- Aim of the exercise
Whenever a line of the entries below holds the string "Jorpro", copy that line and return it.

Records from a collection

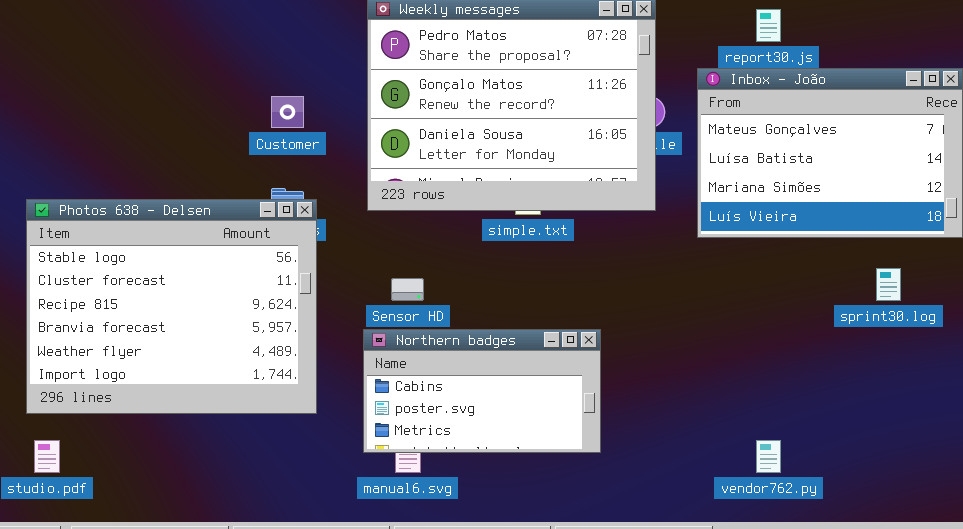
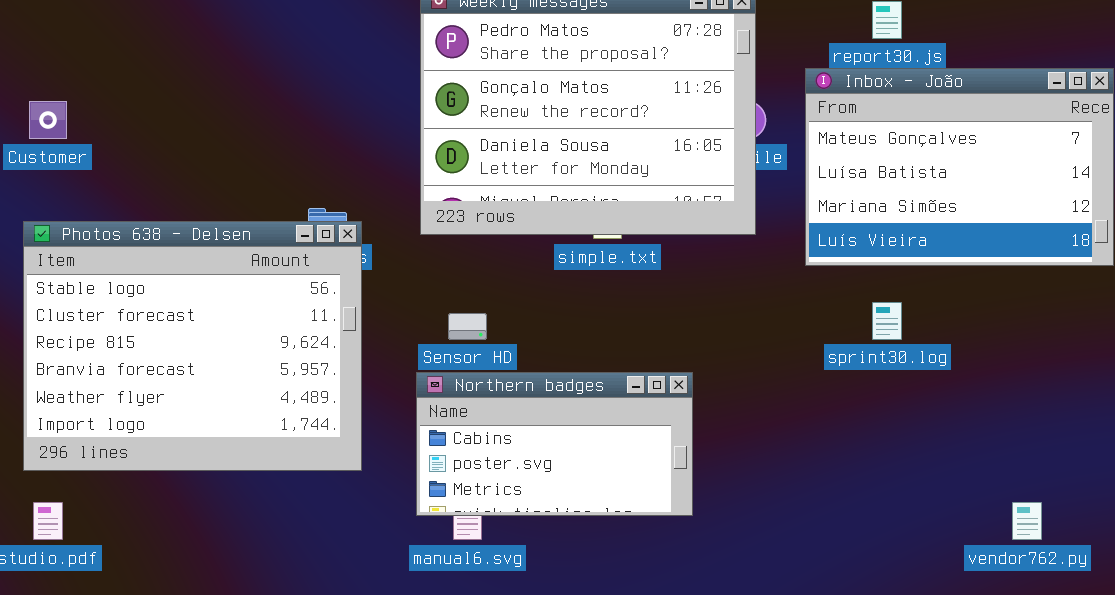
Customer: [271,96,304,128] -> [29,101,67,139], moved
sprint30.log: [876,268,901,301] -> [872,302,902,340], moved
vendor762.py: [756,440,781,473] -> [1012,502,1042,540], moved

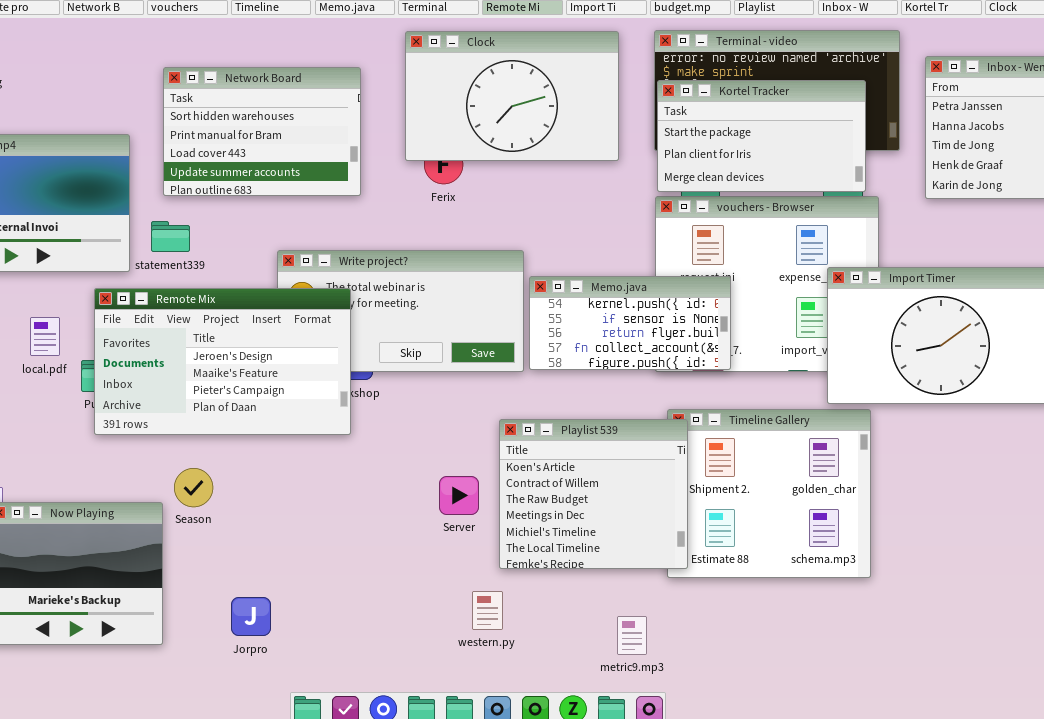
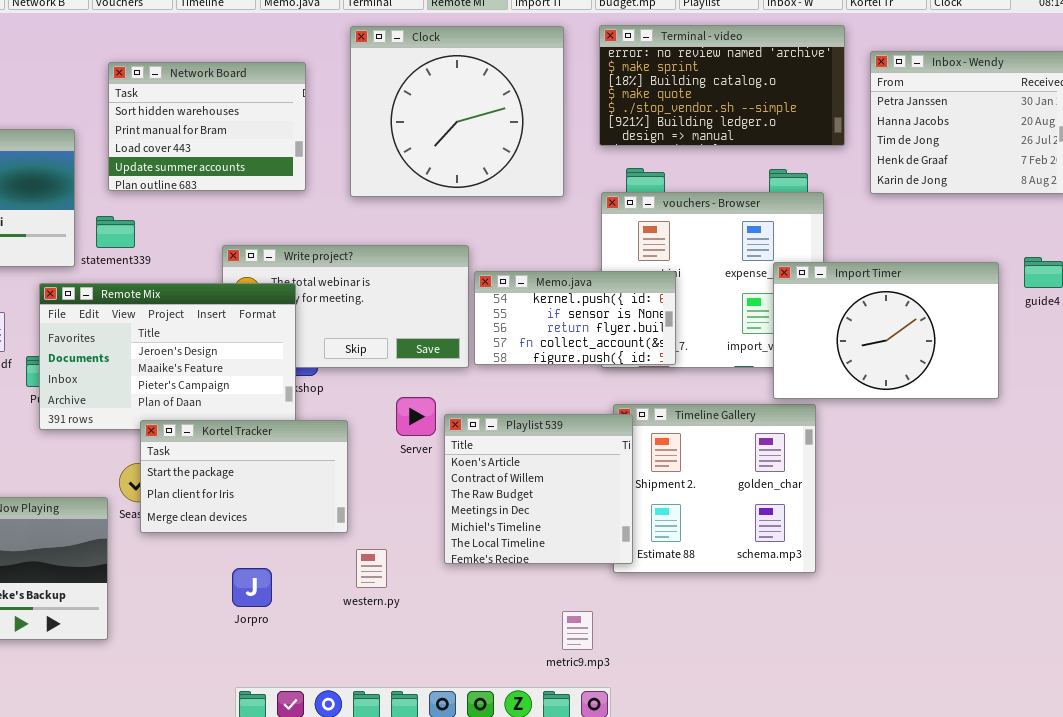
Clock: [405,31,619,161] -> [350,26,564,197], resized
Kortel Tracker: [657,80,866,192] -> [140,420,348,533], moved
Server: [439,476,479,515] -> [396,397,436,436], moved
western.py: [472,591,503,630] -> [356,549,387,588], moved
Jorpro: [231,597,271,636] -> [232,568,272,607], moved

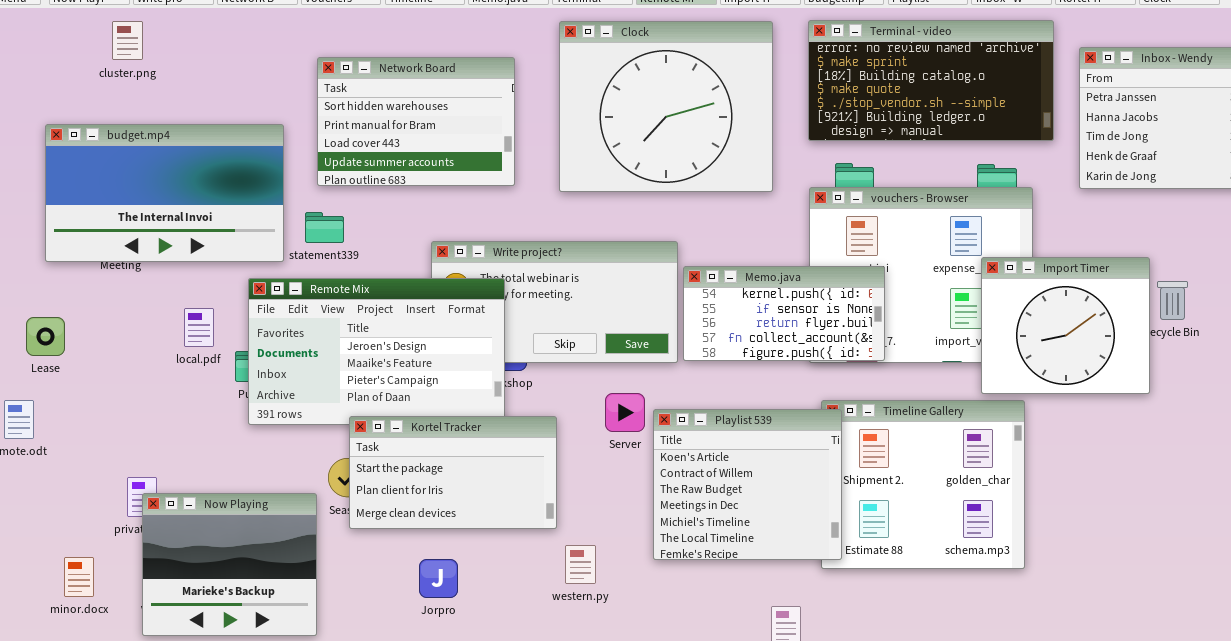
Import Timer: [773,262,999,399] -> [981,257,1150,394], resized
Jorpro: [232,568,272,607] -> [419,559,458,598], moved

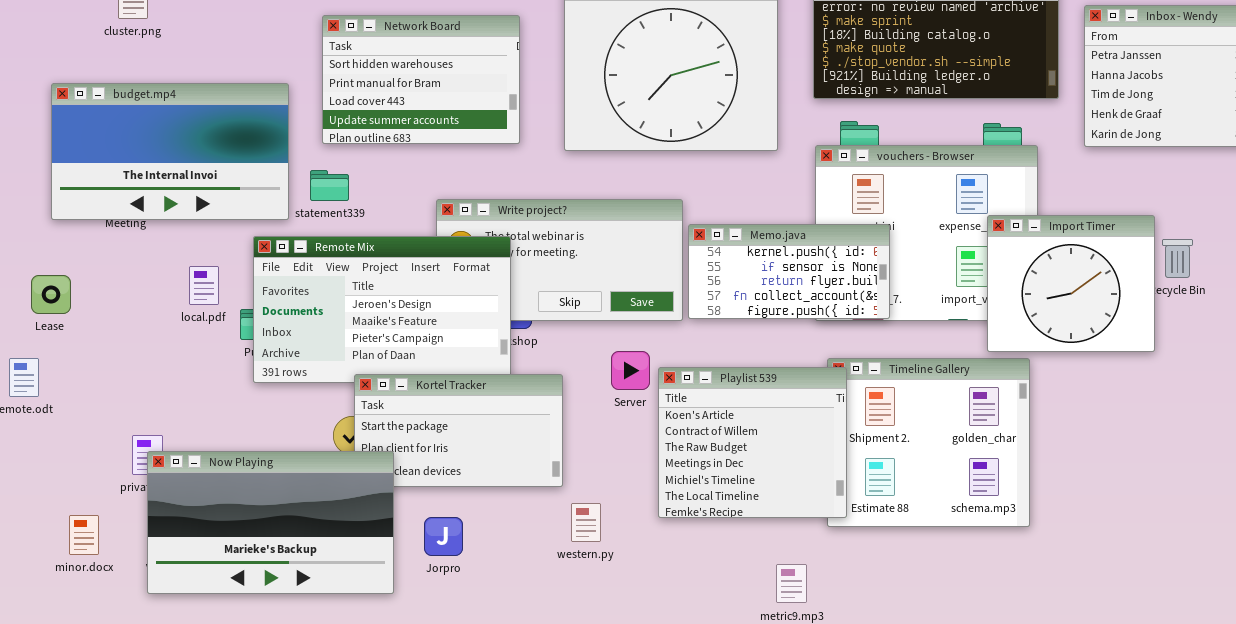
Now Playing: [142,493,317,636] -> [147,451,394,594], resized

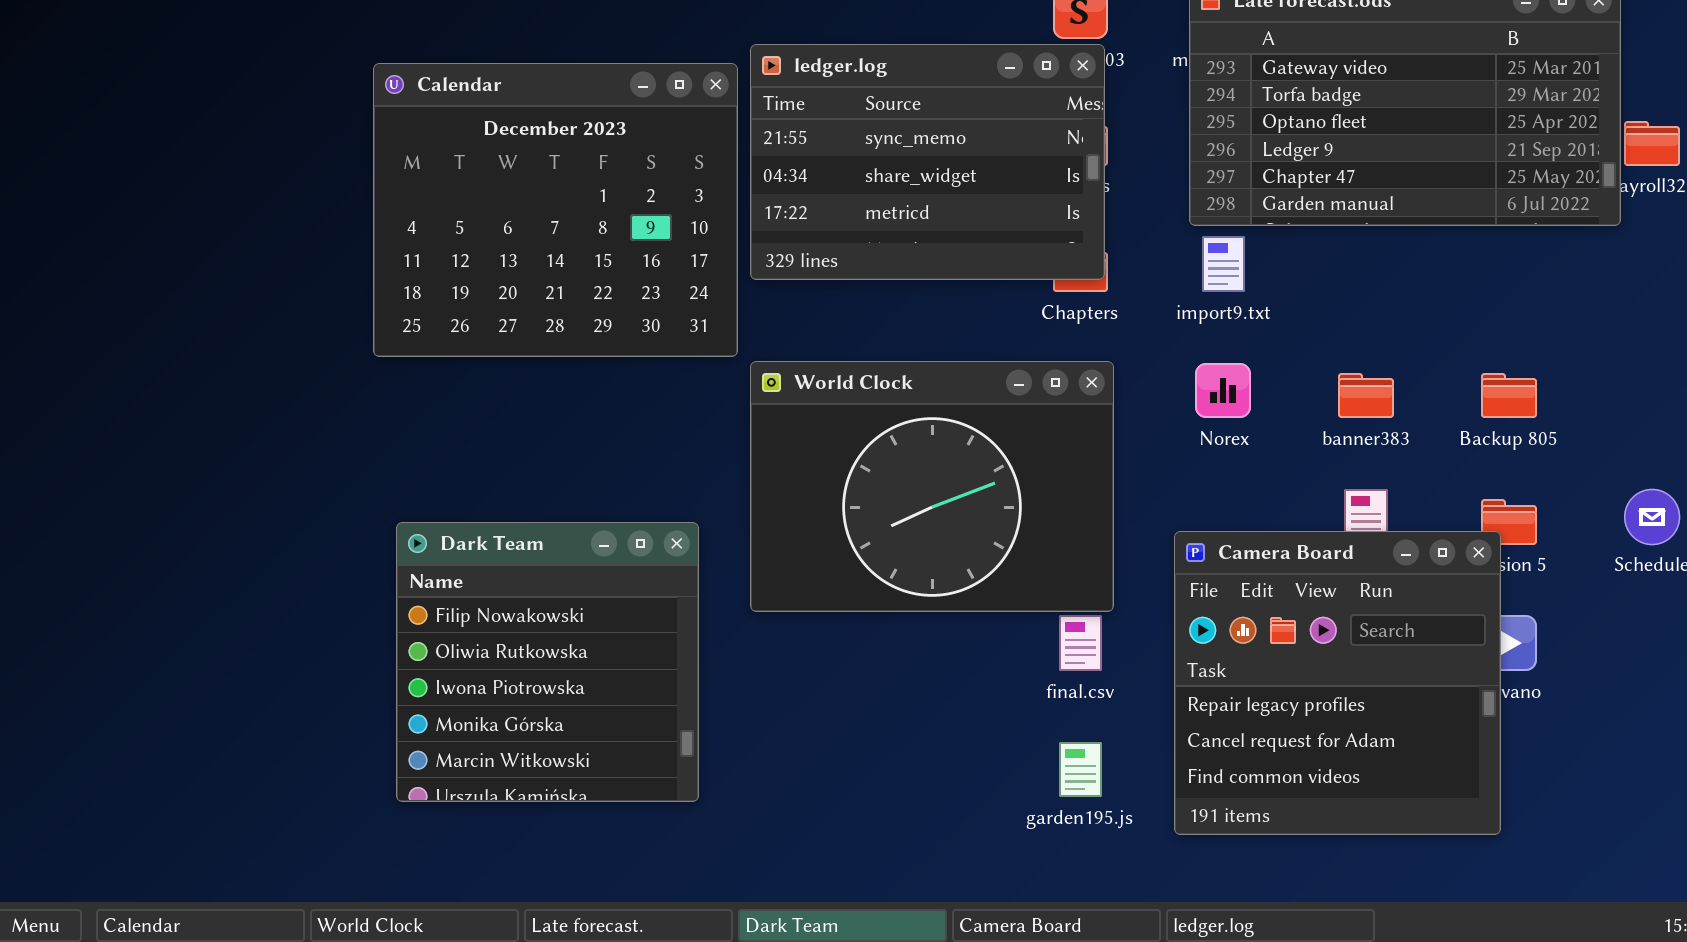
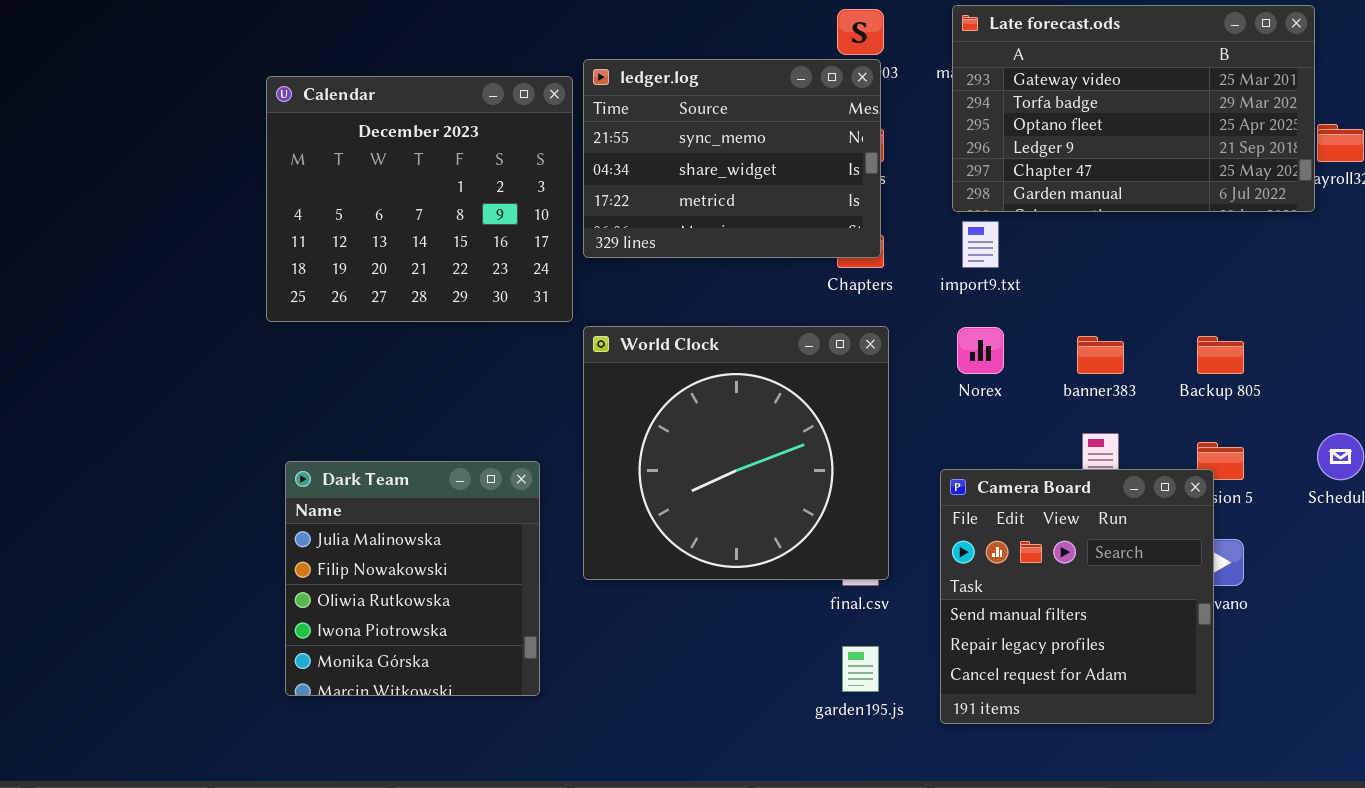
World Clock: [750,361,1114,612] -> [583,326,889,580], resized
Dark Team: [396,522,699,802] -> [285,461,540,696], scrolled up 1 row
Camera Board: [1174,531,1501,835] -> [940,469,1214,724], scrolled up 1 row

- Solution
Jorpro: [231,597,271,636] -> [232,568,272,607], moved
Jorpro: [232,568,272,607] -> [419,559,458,598], moved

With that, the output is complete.